For the entries that follow, state how many lines include the word "none", giving the number and nothing else.

------ Source material

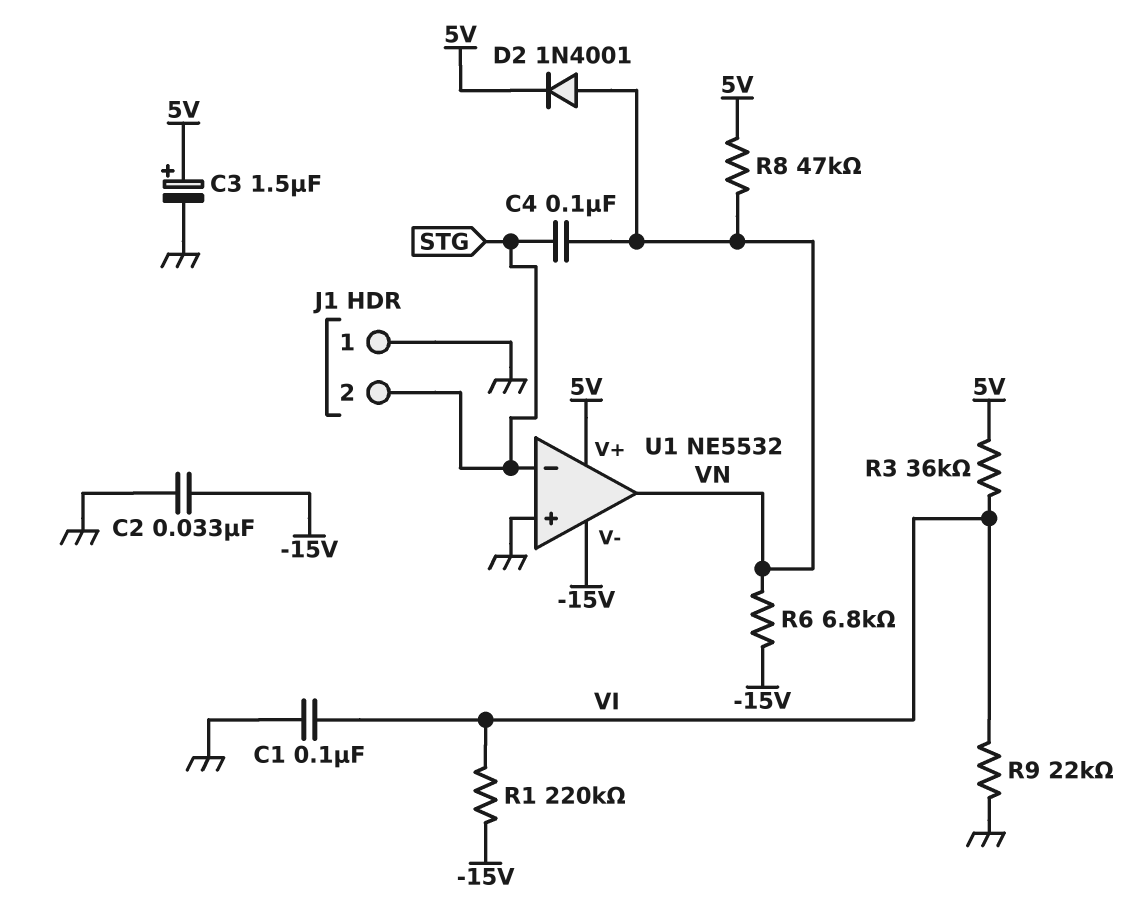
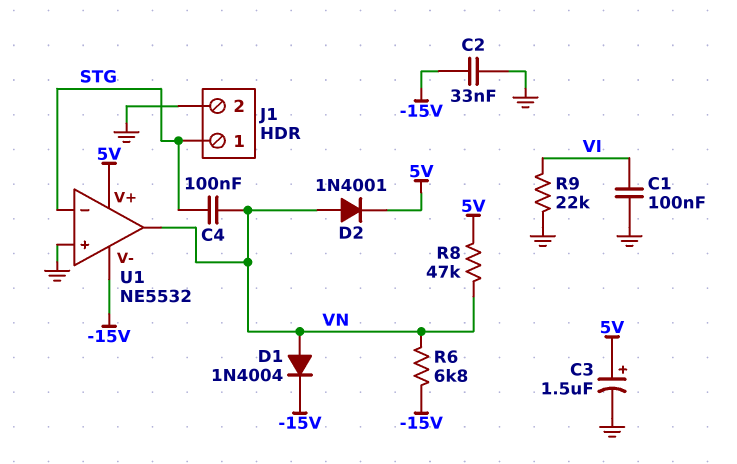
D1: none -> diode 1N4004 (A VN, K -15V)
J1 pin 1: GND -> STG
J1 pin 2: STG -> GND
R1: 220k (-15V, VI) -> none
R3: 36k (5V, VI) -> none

------------

Response below: 3